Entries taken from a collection
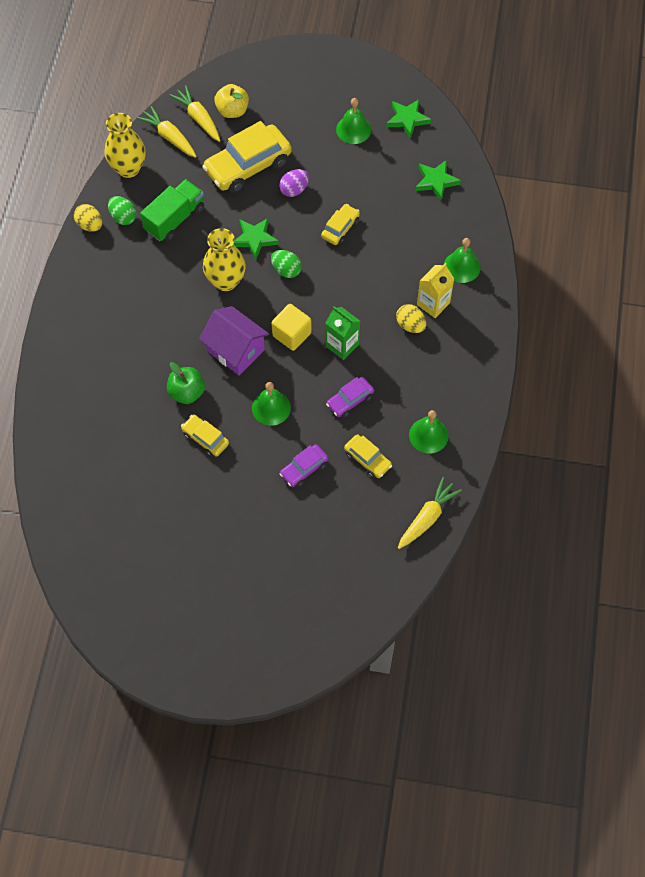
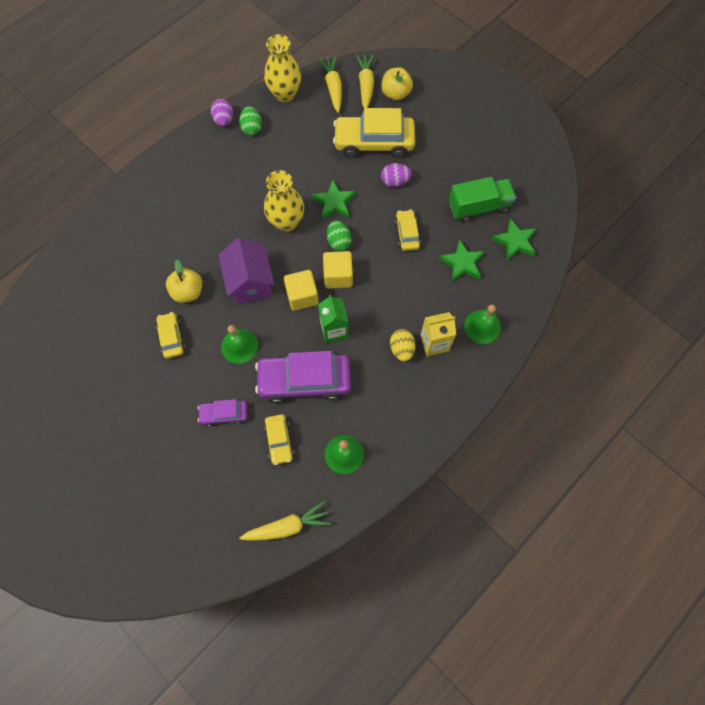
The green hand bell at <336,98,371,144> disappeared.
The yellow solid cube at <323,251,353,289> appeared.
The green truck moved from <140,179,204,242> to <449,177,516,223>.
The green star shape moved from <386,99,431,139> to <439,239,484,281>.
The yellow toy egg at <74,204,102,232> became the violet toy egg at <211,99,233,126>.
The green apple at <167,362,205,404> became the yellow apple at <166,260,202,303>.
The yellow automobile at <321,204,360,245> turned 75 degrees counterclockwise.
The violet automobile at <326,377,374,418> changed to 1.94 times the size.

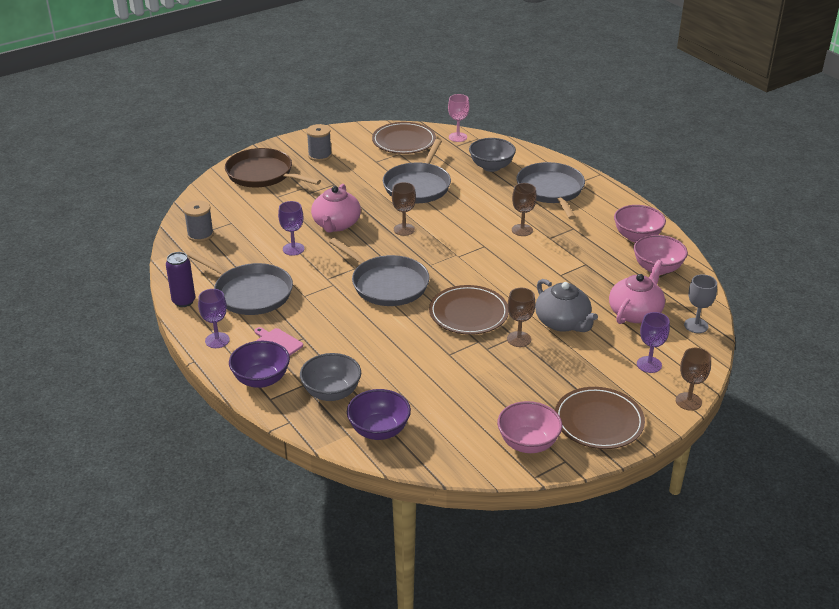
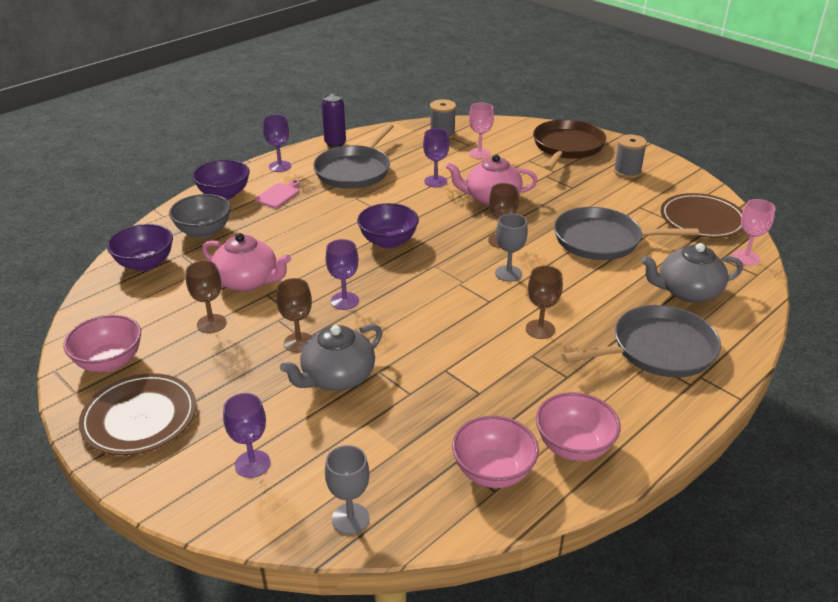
The rose-pink goblet at <469,102,494,159> appeared.
The ash-grey goblet at <495,214,528,282> appeared.
The rose-pink china teapot moved from <609,260,665,324> to <202,233,291,292>.
The brown goblet moved from <676,348,711,411> to <186,261,227,333>.
The ash-grey skillet at <329,238,429,306> was replaced by the violet serving bowl at <357,203,419,249>.
The brown plate at <429,285,509,335> was replaced by the violet goblet at <326,239,359,310>.
The ash-grey serving bowl at <469,138,516,172> was replaced by the ash-grey china teapot at <641,243,743,302>.

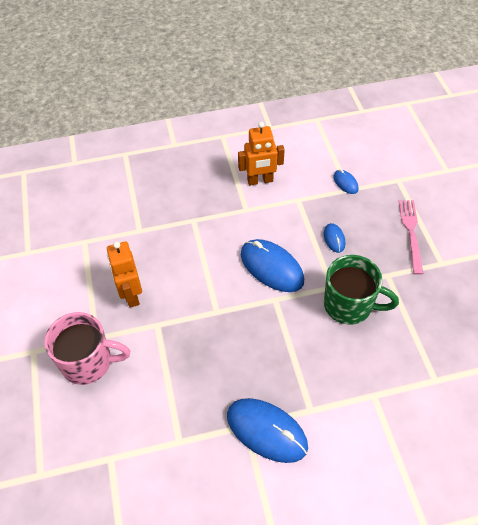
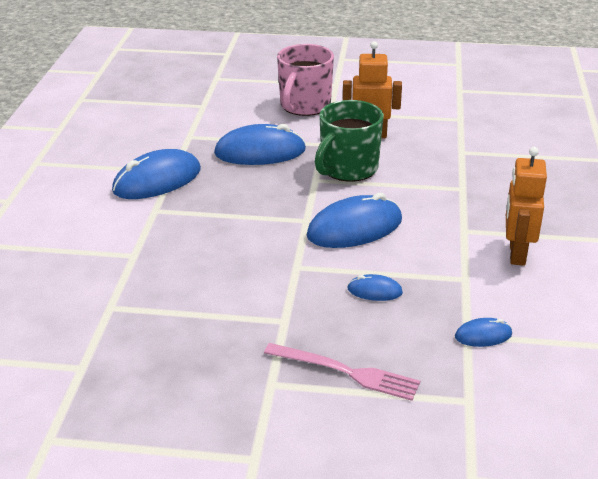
The royal blue PC mouse at <214,124,306,165> appeared.
The green coffee mug moved from <324,255,399,325> to <315,100,384,182>.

Exercise brief:
For this exercise, reproduce exactly each line from the one containing "The royal blue" through the last line of the data, and no others.

Task solution:
The royal blue PC mouse at <214,124,306,165> appeared.
The green coffee mug moved from <324,255,399,325> to <315,100,384,182>.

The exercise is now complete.